_EXERCISE DESCRIPTION_. Below are the records; copy out every line that holds the word "fioletowy".

_RECORDS_.
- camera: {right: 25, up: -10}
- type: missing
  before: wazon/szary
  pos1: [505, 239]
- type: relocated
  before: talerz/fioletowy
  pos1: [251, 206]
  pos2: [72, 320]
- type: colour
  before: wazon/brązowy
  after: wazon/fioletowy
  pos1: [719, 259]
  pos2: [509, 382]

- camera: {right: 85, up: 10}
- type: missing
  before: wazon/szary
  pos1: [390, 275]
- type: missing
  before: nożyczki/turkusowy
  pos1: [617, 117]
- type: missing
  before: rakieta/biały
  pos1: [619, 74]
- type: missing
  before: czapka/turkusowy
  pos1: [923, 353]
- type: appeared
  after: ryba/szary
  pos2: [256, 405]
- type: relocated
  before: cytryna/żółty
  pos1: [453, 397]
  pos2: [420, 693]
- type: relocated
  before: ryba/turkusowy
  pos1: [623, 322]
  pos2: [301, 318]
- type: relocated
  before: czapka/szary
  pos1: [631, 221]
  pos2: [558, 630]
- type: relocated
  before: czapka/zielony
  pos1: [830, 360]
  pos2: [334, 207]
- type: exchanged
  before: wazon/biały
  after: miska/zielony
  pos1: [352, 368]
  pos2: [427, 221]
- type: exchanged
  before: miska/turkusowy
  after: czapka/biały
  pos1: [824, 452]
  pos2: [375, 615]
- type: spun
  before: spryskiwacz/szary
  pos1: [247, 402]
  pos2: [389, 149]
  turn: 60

_ANSWER FOR THIS EXERCISE_.
  before: talerz/fioletowy
  after: wazon/fioletowy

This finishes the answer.